TO DO:
The whole listing below is to be copied exactly, with every picture left out.
INPUT Start Marker
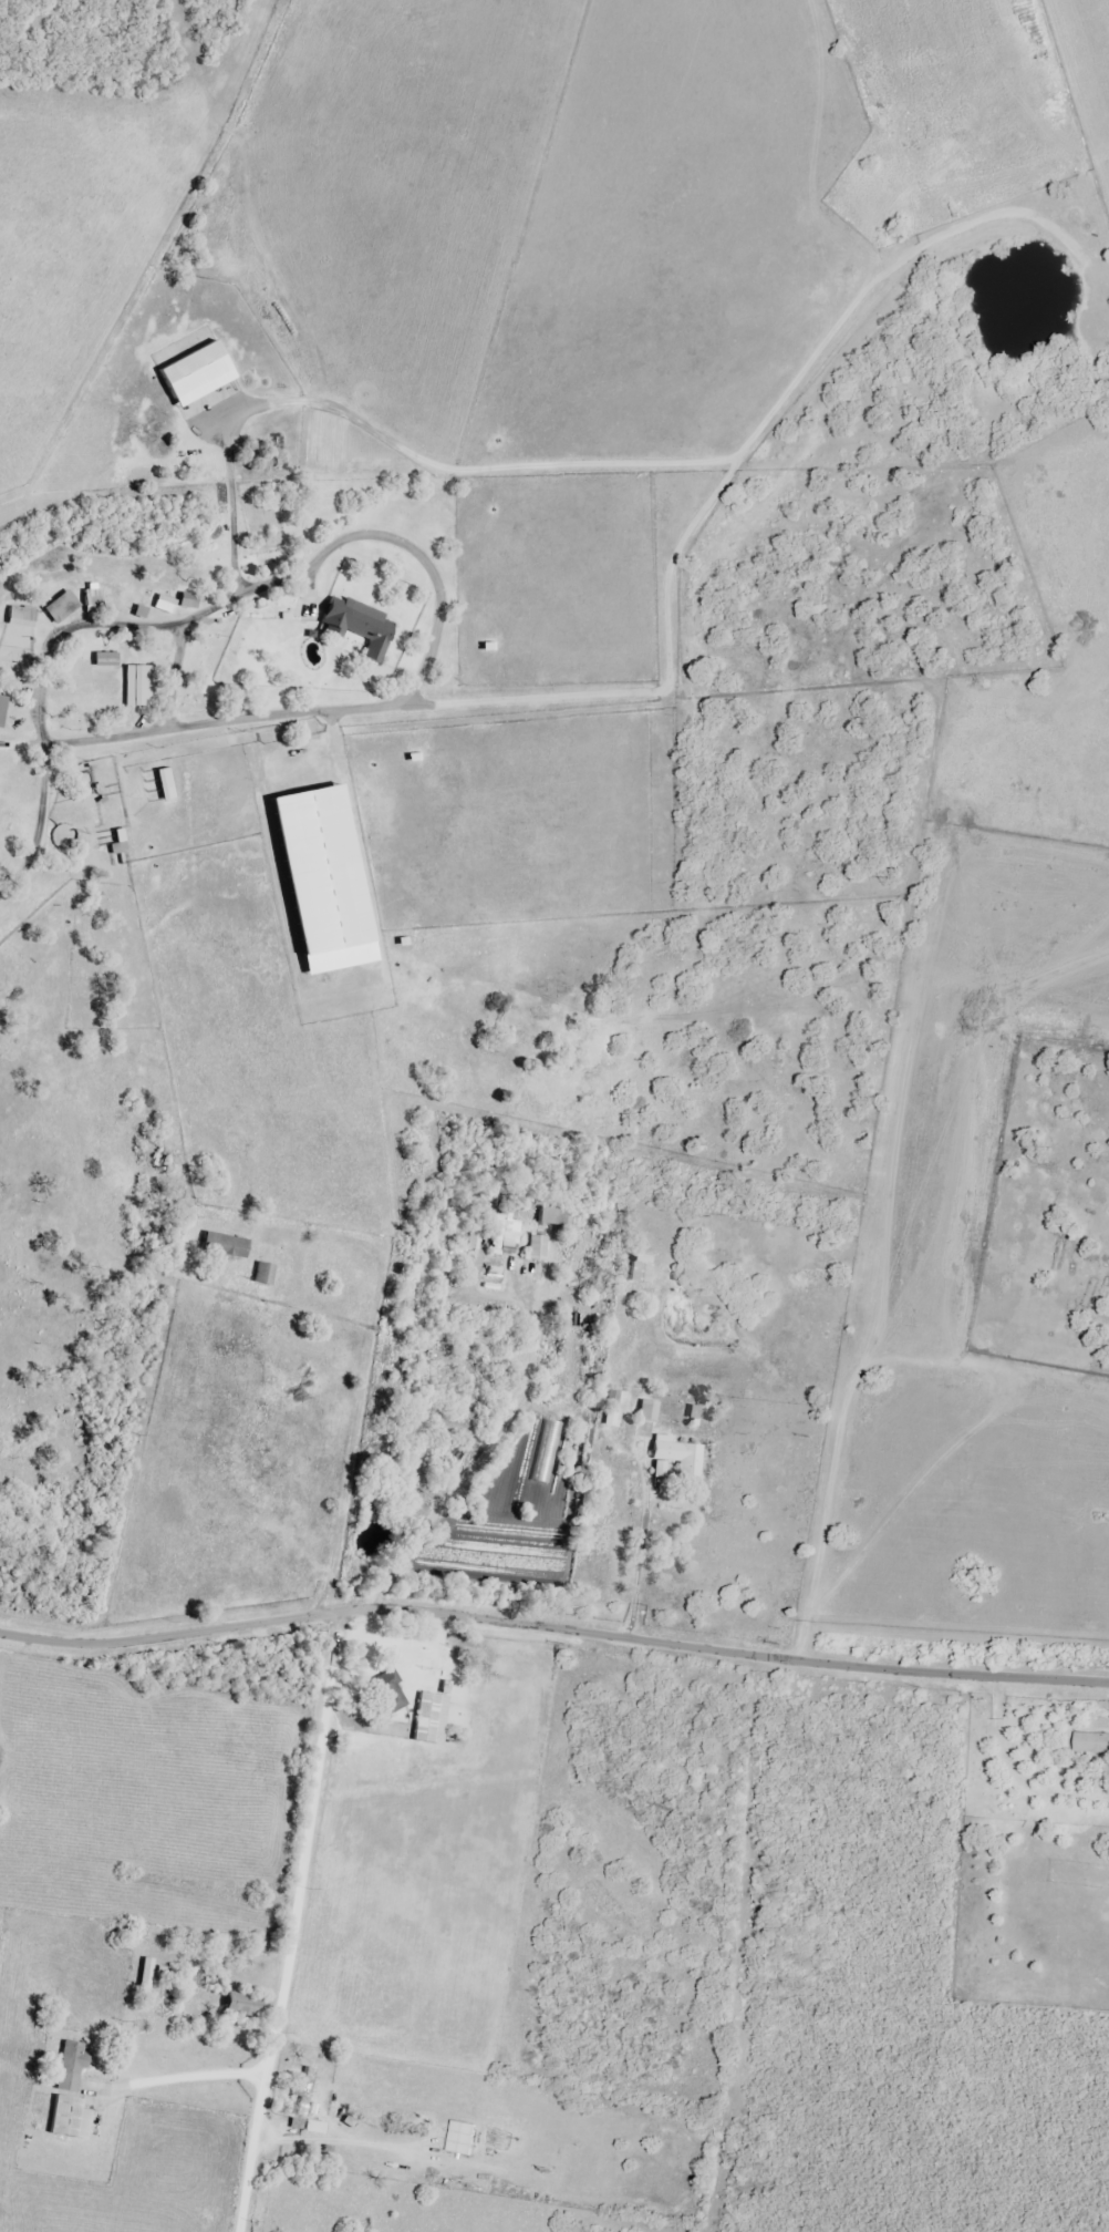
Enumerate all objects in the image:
building: (170, 604)
building: (4, 710)
road: (66, 739)
building: (123, 848)
park: (1047, 1213)
building: (541, 1247)
building: (645, 1272)
building: (649, 1410)
road: (88, 1422)
road: (828, 1435)
building: (681, 1459)
road: (553, 1632)
building: (436, 1719)
building: (1088, 1743)
road: (294, 1924)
INPUT End Marker
TASK RESPONSE:
Enumerate all objects in the image:
building: (170, 604)
building: (4, 710)
road: (66, 739)
building: (123, 848)
park: (1047, 1213)
building: (541, 1247)
building: (645, 1272)
building: (649, 1410)
road: (88, 1422)
road: (828, 1435)
building: (681, 1459)
road: (553, 1632)
building: (436, 1719)
building: (1088, 1743)
road: (294, 1924)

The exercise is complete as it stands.